YOUR OBJECTIVE —
Using the records that appear below, write out exactly the lines from the one with "yellow star: (1254, 869)" through the one with "gray line: (937, 998) -> (1205, 1369), moved", keeping both end lines.

LISTED ENTRIES —
##########

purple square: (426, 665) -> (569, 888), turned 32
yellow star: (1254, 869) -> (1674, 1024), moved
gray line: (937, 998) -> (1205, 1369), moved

##########

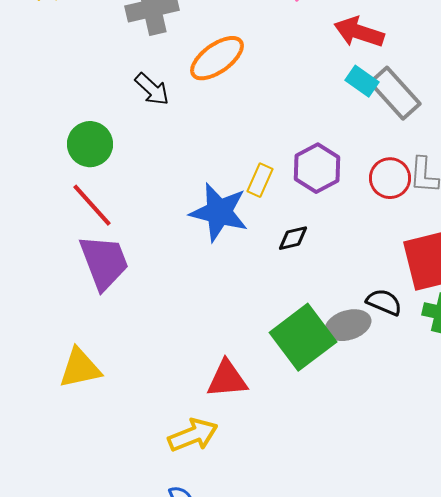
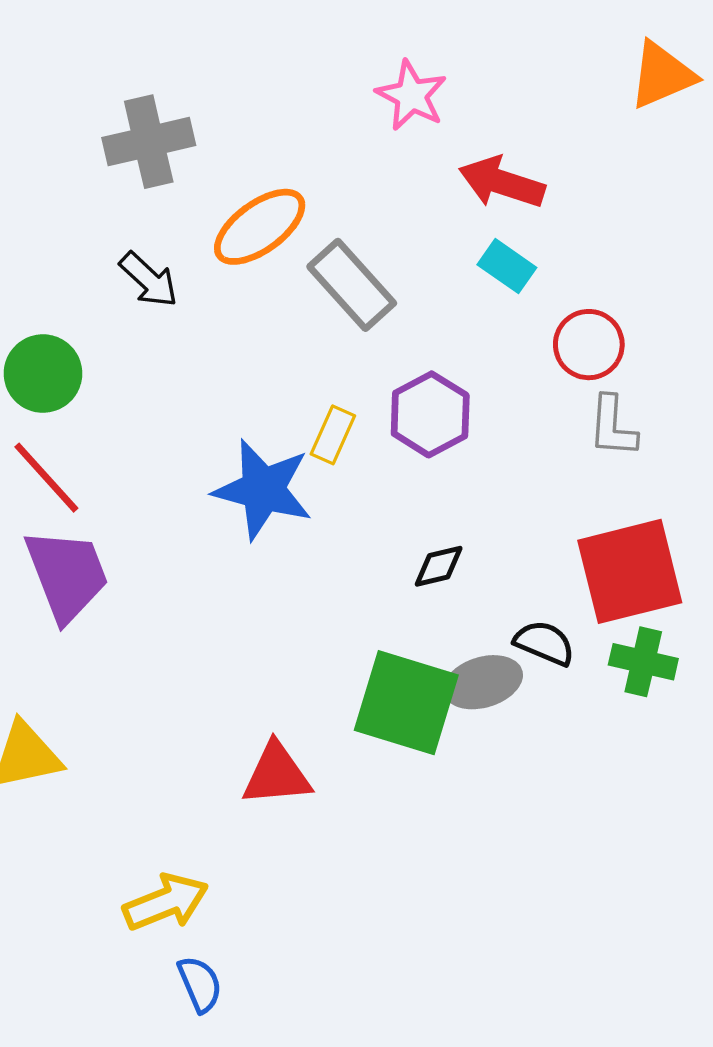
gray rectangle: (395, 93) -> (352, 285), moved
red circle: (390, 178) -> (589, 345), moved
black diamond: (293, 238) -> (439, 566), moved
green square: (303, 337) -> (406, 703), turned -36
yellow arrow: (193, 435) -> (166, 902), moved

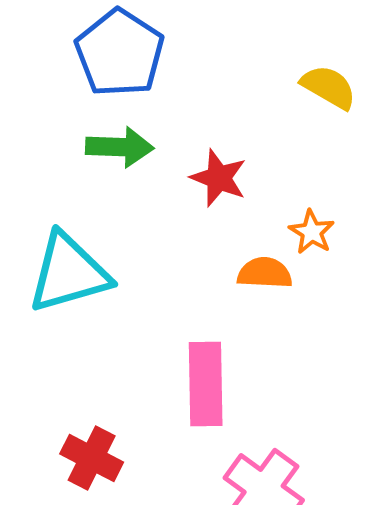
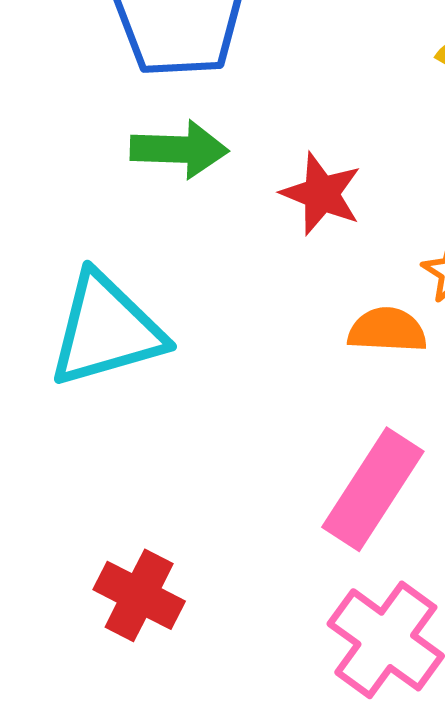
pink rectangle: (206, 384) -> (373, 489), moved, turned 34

##########

SOLUTION —
yellow star: (1254, 869) -> (1674, 1024), moved
gray line: (937, 998) -> (1205, 1369), moved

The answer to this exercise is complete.